REQUIRED WORK: Pictures aside, return all of the records exactly as they stand.

Scene change data
__________
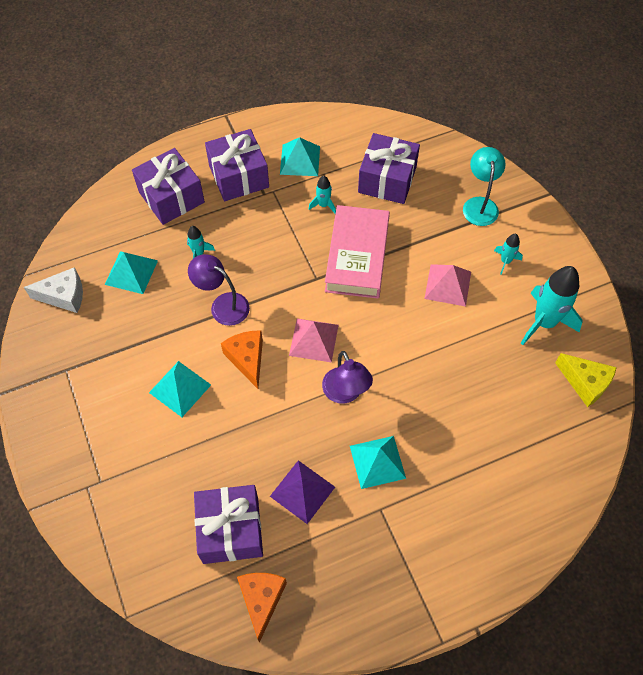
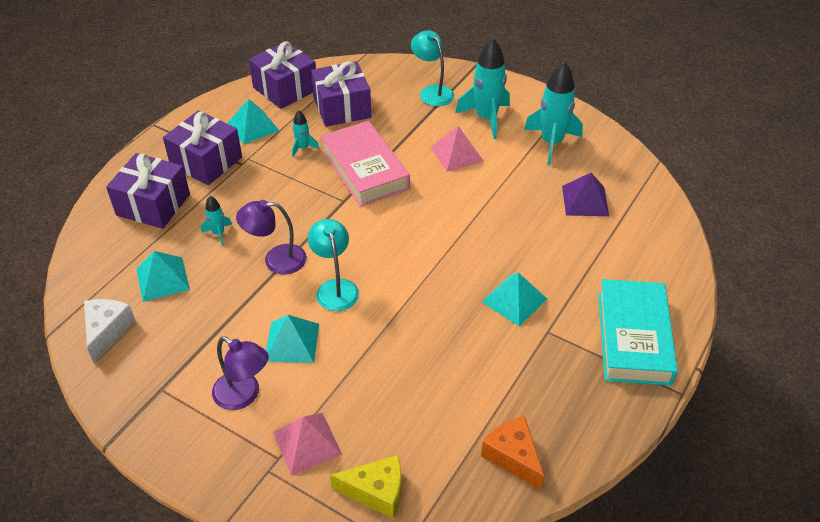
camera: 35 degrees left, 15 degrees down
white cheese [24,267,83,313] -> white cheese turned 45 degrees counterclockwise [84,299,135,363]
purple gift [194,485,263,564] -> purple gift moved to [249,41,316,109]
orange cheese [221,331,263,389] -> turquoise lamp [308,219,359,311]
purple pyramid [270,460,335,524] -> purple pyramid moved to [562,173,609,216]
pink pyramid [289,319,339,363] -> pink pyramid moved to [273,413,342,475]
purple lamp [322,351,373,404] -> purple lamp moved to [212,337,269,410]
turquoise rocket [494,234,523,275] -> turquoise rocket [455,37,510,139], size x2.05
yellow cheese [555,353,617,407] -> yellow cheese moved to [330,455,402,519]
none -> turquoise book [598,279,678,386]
__________
FINISHED TASK:
camera: 35 degrees left, 15 degrees down
white cheese [24,267,83,313] -> white cheese turned 45 degrees counterclockwise [84,299,135,363]
purple gift [194,485,263,564] -> purple gift moved to [249,41,316,109]
orange cheese [221,331,263,389] -> turquoise lamp [308,219,359,311]
purple pyramid [270,460,335,524] -> purple pyramid moved to [562,173,609,216]
pink pyramid [289,319,339,363] -> pink pyramid moved to [273,413,342,475]
purple lamp [322,351,373,404] -> purple lamp moved to [212,337,269,410]
turquoise rocket [494,234,523,275] -> turquoise rocket [455,37,510,139], size x2.05
yellow cheese [555,353,617,407] -> yellow cheese moved to [330,455,402,519]
none -> turquoise book [598,279,678,386]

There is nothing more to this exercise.